Aim of the exercise
Repeat only the stretch of lines below that runs from the line with "blue glasses: 4 -> 5" through the line with "yellow bucket: 6 -> 5", unaltered.

Recorded information
_ _ _ _

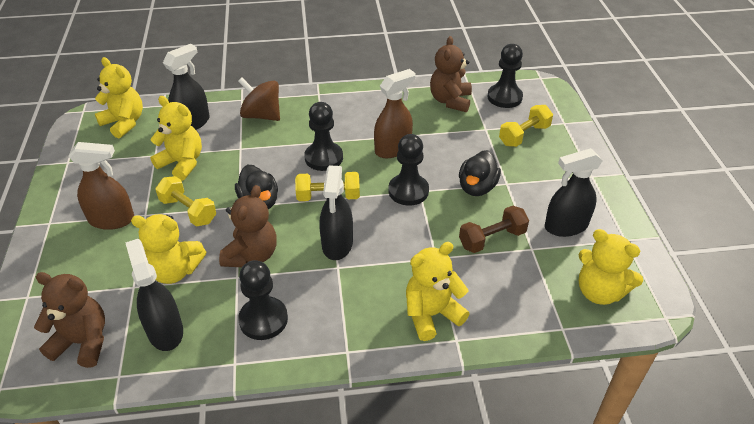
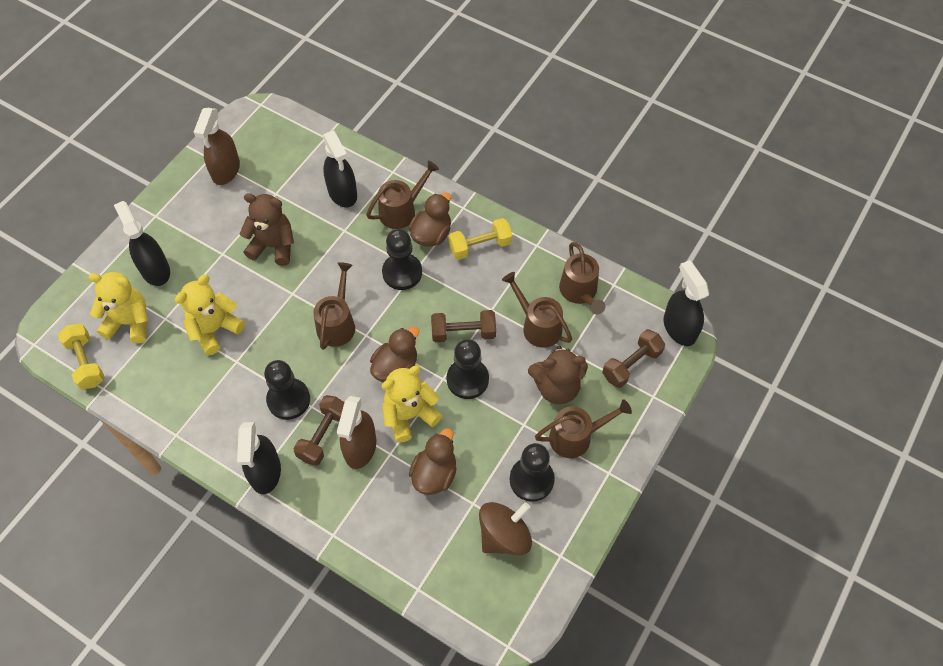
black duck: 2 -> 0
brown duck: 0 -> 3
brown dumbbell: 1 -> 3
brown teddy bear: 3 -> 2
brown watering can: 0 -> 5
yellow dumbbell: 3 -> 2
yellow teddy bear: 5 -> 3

_ _ _ _

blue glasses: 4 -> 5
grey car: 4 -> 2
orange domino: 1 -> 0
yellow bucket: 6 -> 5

_ _ _ _

Task answer
blue glasses: 4 -> 5
grey car: 4 -> 2
orange domino: 1 -> 0
yellow bucket: 6 -> 5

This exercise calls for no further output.